**What to produce**: Lines from the line with "(253,74) to (431,187)" to the line with "(386,399) to (221,179)" in the entries below, and only those, must be output exactly, with both ends included.

**Data to examine**:
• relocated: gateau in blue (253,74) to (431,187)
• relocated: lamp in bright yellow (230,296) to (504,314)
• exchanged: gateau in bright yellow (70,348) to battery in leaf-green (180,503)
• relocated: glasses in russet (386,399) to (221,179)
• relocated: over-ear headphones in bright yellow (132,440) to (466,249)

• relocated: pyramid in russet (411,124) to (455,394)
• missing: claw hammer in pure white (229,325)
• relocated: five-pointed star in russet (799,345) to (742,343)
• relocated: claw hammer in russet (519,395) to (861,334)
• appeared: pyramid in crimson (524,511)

--

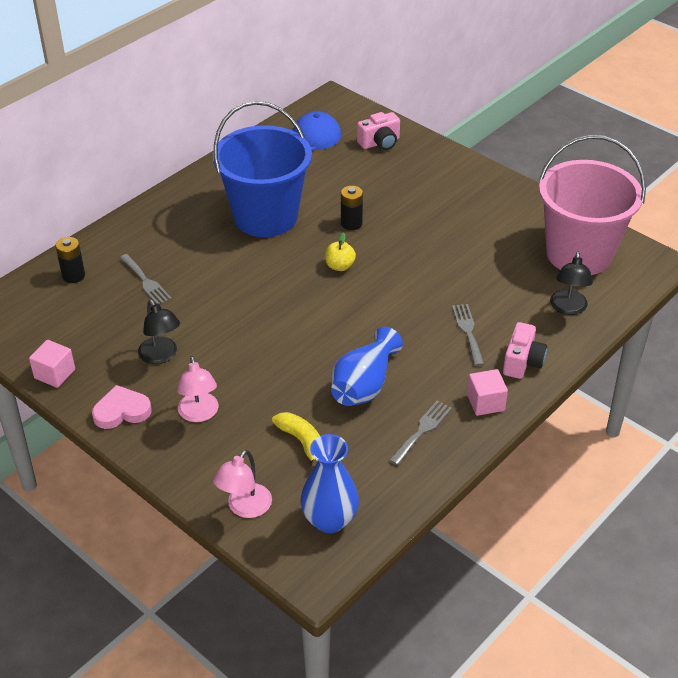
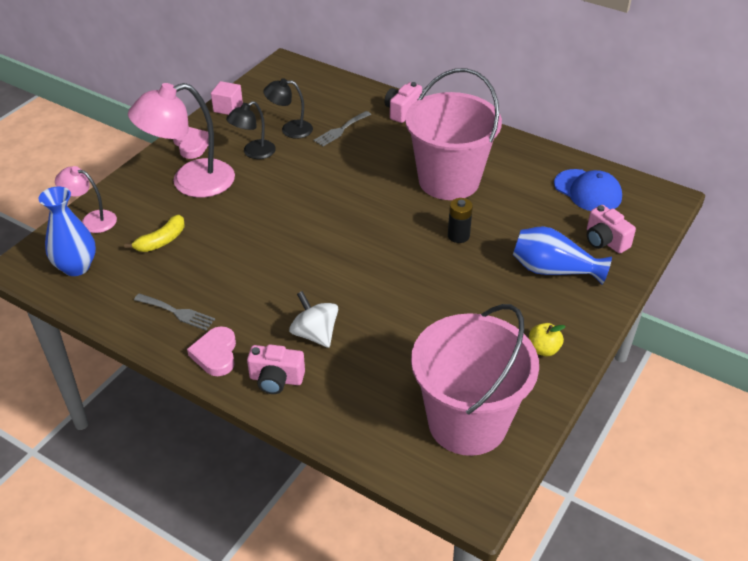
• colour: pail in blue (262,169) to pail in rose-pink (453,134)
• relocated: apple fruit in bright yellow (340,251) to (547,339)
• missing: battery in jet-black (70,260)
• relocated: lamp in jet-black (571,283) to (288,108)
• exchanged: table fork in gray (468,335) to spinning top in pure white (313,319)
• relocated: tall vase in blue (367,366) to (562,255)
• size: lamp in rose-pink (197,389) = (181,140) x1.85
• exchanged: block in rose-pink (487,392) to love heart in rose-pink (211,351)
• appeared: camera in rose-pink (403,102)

**Your response**:
• relocated: gateau in blue (253,74) to (431,187)
• relocated: lamp in bright yellow (230,296) to (504,314)
• exchanged: gateau in bright yellow (70,348) to battery in leaf-green (180,503)
• relocated: glasses in russet (386,399) to (221,179)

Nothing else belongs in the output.